▶ _WORK REQUIRED_: Copy out the lines of the items below, swapping "none" for "blank" wherever it occurs and changing nothing else. Leave the pictures out.

#### DATA FOR THIS EXERCISE ####

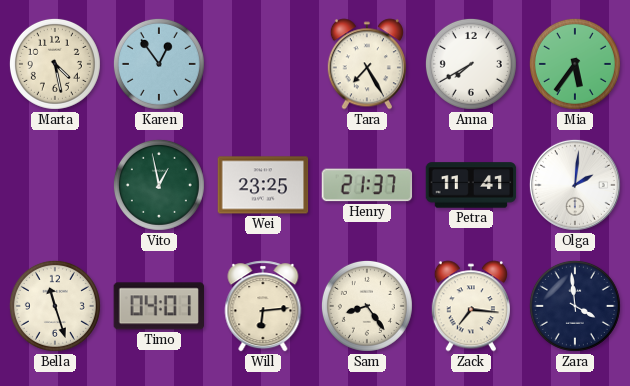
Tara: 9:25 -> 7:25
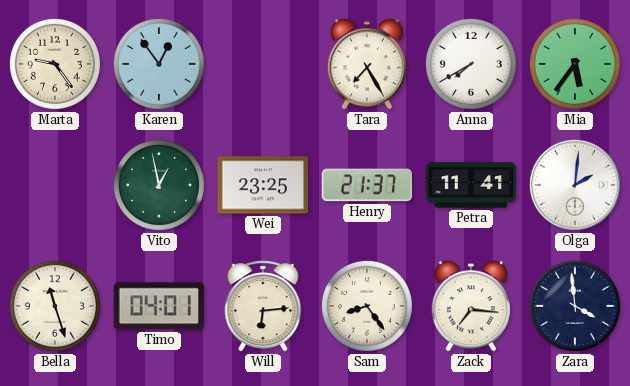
Marta: 4:28 -> 9:24
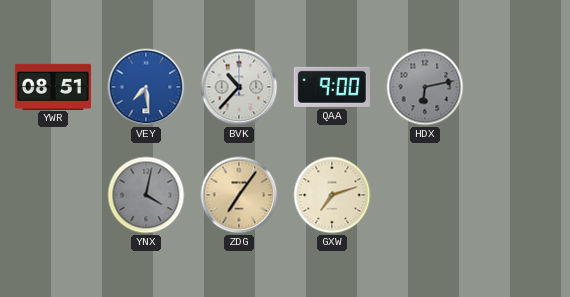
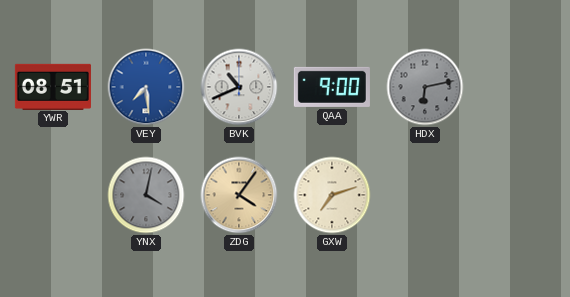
BVK: 10:37 -> 10:41
ZDG: 7:06 -> 4:06
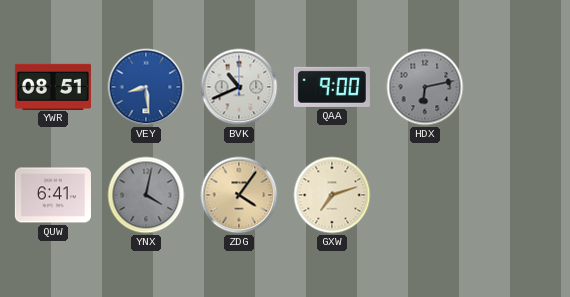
VEY: 7:29 -> 8:29
QUW: none -> 6:41
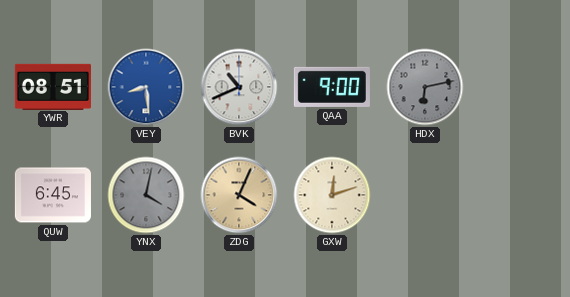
QUW: 6:41 -> 6:45
ZDG: 4:06 -> 4:04
GXW: 7:12 -> 12:12
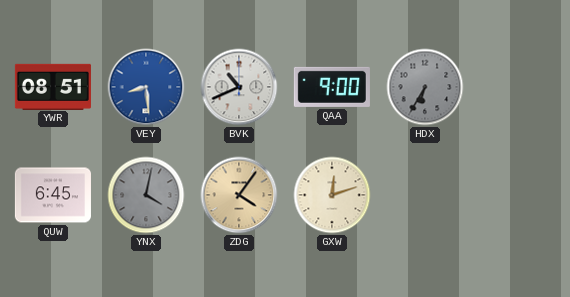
HDX: 6:13 -> 6:35
ZDG: 4:04 -> 4:06
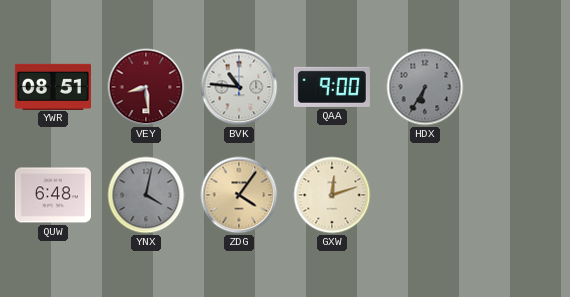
VEY dial: blue -> burgundy
BVK: 10:41 -> 10:46
QUW: 6:45 -> 6:48
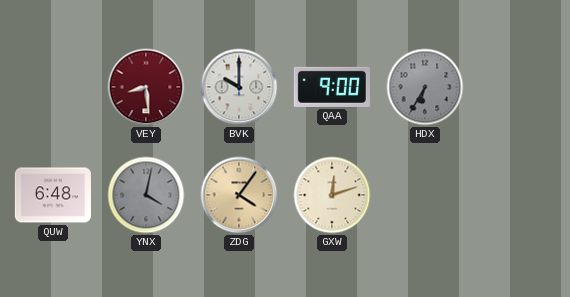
YWR: 08:51 -> none
BVK: 10:46 -> 10:00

####

▶ _EXERCISE SOLUTION_:
Tara: 9:25 -> 7:25
Marta: 4:28 -> 9:24
BVK: 10:37 -> 10:41
ZDG: 7:06 -> 4:06
VEY: 7:29 -> 8:29
QUW: blank -> 6:41
QUW: 6:41 -> 6:45
ZDG: 4:06 -> 4:04
GXW: 7:12 -> 12:12
HDX: 6:13 -> 6:35
ZDG: 4:04 -> 4:06
VEY dial: blue -> burgundy
BVK: 10:41 -> 10:46
QUW: 6:45 -> 6:48
YWR: 08:51 -> blank
BVK: 10:46 -> 10:00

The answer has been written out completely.